_Challenge_
In the records that follow, update the lines from the line containing "yellow arrow: rotated" up to and including the line containing "yellow ellipse: rotated 33 degrees clockwise" by replacing "semicircle" with "half circle" and changing nothing else. Reproduce only those lines and omit the pictures.

_Source material_
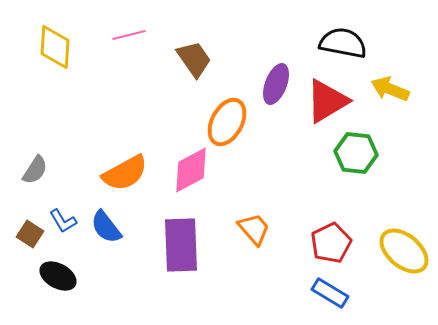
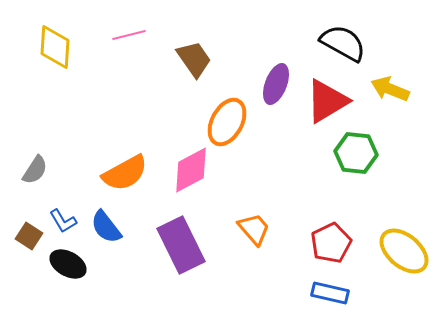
black semicircle: rotated 18 degrees clockwise
brown square: moved 1 px left, 2 px down
purple rectangle: rotated 24 degrees counterclockwise
black ellipse: moved 10 px right, 12 px up
blue rectangle: rotated 18 degrees counterclockwise
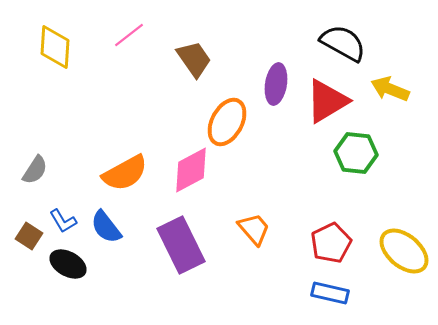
pink line: rotated 24 degrees counterclockwise
purple ellipse: rotated 12 degrees counterclockwise
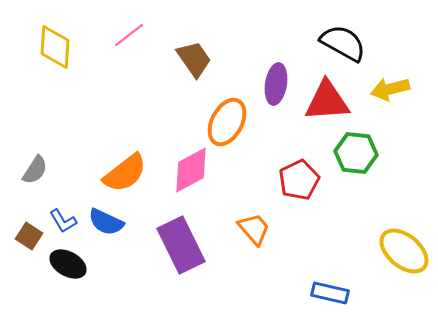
yellow arrow: rotated 36 degrees counterclockwise
red triangle: rotated 27 degrees clockwise
orange semicircle: rotated 9 degrees counterclockwise
blue semicircle: moved 5 px up; rotated 27 degrees counterclockwise
red pentagon: moved 32 px left, 63 px up
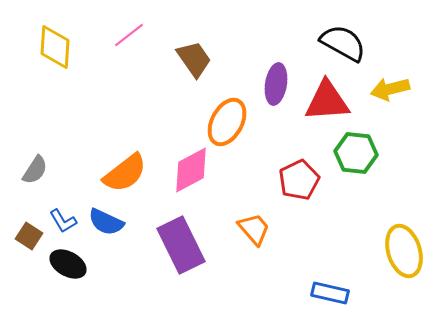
yellow ellipse: rotated 33 degrees clockwise
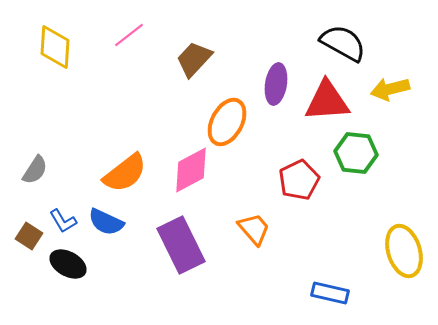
brown trapezoid: rotated 102 degrees counterclockwise
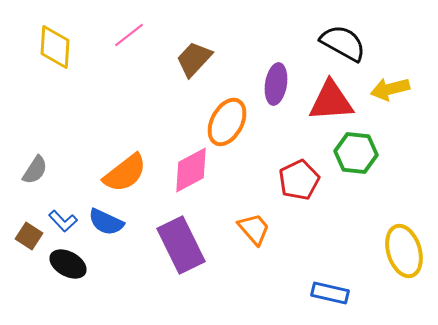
red triangle: moved 4 px right
blue L-shape: rotated 12 degrees counterclockwise
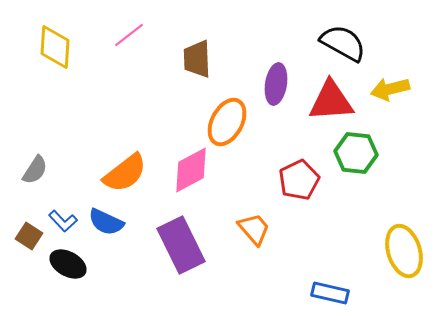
brown trapezoid: moved 3 px right; rotated 45 degrees counterclockwise
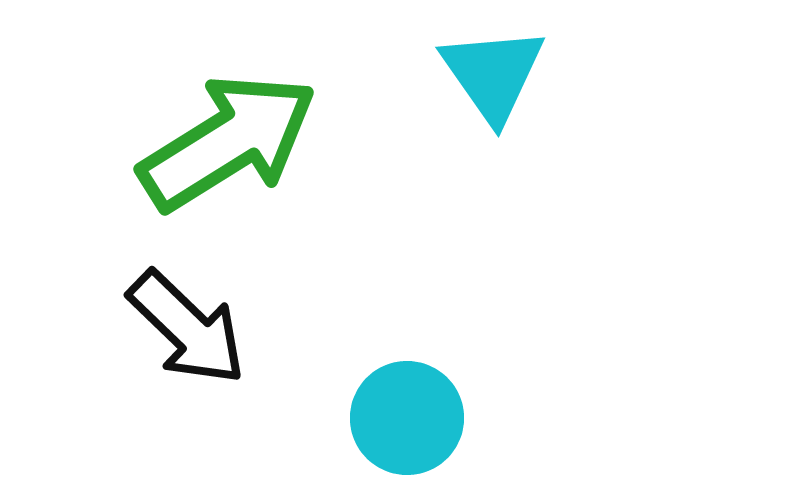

_The response_
yellow arrow: rotated 36 degrees counterclockwise
red triangle: rotated 27 degrees clockwise
orange half circle: rotated 9 degrees counterclockwise
blue half circle: moved 5 px up; rotated 27 degrees counterclockwise
red pentagon: moved 32 px left, 63 px up
yellow ellipse: rotated 33 degrees clockwise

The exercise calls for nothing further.